### Data extracts
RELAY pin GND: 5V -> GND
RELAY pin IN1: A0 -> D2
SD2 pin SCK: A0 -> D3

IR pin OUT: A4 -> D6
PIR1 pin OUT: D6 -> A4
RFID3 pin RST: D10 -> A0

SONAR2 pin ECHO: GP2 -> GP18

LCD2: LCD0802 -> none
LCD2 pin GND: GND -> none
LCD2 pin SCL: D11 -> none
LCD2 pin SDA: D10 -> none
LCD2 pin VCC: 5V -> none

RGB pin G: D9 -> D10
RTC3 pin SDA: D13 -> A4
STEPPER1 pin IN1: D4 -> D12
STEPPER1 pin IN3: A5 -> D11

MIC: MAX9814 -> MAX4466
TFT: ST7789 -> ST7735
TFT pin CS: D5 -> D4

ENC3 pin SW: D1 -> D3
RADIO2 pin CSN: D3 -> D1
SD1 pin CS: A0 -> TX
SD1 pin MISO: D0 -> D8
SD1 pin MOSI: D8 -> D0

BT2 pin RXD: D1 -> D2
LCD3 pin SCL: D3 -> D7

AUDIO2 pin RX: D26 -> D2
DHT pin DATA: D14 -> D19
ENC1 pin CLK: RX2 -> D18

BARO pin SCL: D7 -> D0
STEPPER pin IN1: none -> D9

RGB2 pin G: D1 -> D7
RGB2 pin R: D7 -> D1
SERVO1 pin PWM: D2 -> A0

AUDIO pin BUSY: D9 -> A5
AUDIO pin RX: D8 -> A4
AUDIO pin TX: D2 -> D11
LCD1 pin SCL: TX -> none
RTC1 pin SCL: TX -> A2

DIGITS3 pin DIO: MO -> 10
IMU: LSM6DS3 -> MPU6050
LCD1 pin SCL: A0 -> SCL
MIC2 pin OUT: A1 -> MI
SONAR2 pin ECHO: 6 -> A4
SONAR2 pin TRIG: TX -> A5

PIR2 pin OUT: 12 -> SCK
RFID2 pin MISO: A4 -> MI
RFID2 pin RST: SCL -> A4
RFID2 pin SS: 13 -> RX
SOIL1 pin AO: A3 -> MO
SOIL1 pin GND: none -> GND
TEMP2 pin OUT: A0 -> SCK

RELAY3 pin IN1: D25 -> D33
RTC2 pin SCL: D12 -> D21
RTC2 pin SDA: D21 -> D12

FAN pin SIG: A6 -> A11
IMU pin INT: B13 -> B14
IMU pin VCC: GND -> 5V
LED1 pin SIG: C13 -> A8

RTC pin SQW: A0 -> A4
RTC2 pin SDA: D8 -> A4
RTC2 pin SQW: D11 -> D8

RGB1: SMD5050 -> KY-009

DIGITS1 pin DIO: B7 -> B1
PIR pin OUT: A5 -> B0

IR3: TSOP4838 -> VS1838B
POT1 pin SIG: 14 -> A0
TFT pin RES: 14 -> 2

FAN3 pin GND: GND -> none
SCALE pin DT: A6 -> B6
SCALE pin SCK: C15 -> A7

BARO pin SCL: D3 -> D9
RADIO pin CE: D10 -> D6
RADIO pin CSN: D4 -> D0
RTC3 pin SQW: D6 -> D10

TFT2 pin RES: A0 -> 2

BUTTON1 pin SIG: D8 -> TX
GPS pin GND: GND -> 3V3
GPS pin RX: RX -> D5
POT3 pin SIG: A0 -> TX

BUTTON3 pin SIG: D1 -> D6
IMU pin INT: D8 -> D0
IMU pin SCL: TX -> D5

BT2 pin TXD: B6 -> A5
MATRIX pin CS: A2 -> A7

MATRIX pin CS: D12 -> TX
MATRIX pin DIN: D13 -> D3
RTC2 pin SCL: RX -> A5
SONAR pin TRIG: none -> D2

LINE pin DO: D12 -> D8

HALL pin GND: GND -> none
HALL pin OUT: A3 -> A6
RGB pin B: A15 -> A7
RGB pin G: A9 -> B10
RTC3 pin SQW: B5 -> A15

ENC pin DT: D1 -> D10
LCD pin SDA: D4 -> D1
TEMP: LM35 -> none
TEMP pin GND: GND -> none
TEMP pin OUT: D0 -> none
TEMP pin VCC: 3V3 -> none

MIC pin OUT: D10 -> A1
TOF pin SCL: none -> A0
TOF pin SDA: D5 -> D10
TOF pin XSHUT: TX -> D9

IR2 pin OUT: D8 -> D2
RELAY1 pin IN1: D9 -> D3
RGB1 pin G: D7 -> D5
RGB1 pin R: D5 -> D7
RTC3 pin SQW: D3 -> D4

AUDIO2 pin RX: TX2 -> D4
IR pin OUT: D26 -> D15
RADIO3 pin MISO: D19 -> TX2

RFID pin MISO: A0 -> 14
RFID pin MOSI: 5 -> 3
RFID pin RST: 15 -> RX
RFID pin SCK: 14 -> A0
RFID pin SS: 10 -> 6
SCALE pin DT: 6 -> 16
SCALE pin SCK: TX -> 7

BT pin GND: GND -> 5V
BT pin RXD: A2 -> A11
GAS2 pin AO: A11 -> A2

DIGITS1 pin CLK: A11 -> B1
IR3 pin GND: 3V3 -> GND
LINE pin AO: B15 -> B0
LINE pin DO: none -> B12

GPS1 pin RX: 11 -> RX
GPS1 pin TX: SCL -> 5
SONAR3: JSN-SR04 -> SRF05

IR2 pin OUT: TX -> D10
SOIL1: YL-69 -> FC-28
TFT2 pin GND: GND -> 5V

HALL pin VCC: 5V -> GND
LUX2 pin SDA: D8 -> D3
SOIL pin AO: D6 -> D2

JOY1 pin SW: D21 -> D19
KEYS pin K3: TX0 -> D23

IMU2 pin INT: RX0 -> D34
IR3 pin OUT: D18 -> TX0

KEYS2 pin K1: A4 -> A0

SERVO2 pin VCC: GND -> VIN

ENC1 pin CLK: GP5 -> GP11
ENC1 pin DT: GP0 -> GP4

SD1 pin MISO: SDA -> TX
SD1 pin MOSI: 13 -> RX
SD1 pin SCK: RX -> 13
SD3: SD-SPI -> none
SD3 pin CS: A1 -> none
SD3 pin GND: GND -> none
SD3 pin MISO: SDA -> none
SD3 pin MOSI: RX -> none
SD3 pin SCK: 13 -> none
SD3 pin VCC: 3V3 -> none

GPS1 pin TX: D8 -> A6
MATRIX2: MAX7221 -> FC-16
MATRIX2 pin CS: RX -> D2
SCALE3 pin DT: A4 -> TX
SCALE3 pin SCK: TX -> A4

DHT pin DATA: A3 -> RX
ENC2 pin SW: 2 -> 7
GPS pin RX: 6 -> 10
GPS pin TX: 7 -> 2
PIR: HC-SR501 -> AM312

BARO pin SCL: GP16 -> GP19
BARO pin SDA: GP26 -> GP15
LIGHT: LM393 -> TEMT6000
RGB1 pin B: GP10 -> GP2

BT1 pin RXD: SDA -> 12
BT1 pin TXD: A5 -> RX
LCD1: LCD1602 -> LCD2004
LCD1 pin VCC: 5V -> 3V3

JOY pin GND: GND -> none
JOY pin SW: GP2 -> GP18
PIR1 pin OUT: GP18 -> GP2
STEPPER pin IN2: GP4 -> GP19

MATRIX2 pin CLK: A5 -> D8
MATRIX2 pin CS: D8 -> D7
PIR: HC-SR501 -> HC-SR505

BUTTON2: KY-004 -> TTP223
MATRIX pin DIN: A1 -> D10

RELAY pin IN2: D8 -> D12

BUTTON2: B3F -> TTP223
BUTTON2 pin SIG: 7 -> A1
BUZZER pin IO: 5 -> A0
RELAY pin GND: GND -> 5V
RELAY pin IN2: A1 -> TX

### Task brief
Everything from the first line of the entries above through the line with "RGB pin G: D9 -> D10" is to be reproduced exactly, and nothing else.

### Answer to this exercise
RELAY pin GND: 5V -> GND
RELAY pin IN1: A0 -> D2
SD2 pin SCK: A0 -> D3

IR pin OUT: A4 -> D6
PIR1 pin OUT: D6 -> A4
RFID3 pin RST: D10 -> A0

SONAR2 pin ECHO: GP2 -> GP18

LCD2: LCD0802 -> none
LCD2 pin GND: GND -> none
LCD2 pin SCL: D11 -> none
LCD2 pin SDA: D10 -> none
LCD2 pin VCC: 5V -> none

RGB pin G: D9 -> D10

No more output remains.